■ What is required: The material below contains a line with "J7 pin 3: 3V3 -> SRC" and a line with "R7: 3k (AGND, MID) -> none". Copy exactly those two lines and all lines between them.

■ Supplied material:
Content starts

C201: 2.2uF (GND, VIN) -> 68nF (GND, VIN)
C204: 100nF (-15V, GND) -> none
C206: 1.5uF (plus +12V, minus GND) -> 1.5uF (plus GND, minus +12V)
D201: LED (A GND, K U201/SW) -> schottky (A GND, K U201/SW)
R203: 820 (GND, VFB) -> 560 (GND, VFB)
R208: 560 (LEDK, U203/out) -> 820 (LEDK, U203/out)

Content ends
Content starts

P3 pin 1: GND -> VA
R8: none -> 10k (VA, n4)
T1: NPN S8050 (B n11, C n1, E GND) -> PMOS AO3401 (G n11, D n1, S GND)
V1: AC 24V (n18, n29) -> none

Content ends
Content starts

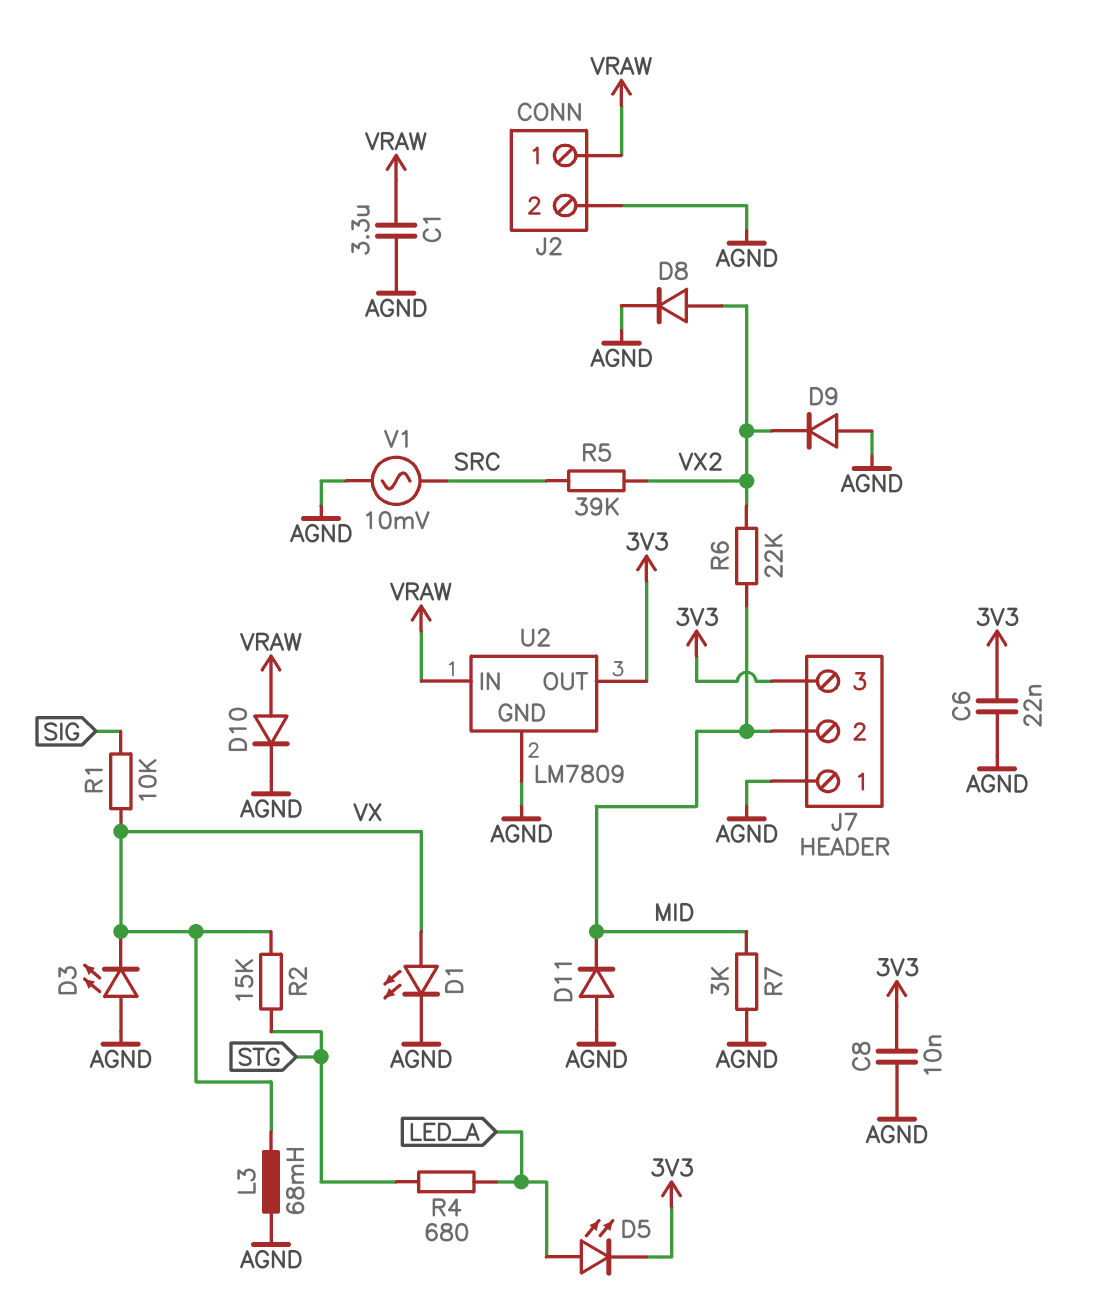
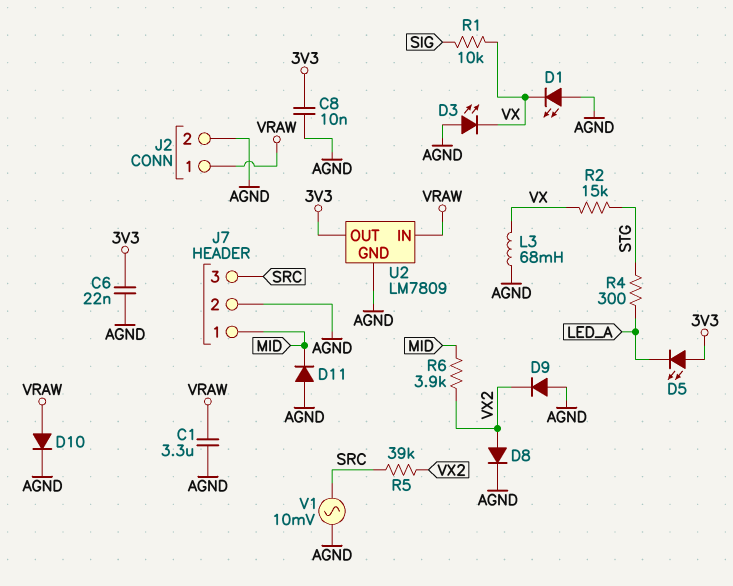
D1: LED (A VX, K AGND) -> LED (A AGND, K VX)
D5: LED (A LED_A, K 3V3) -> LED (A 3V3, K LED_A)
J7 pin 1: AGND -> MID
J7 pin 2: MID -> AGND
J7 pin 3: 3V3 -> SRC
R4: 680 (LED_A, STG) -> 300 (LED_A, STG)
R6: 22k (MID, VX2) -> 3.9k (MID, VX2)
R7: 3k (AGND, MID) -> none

Content ends

■ Solution below:
J7 pin 3: 3V3 -> SRC
R4: 680 (LED_A, STG) -> 300 (LED_A, STG)
R6: 22k (MID, VX2) -> 3.9k (MID, VX2)
R7: 3k (AGND, MID) -> none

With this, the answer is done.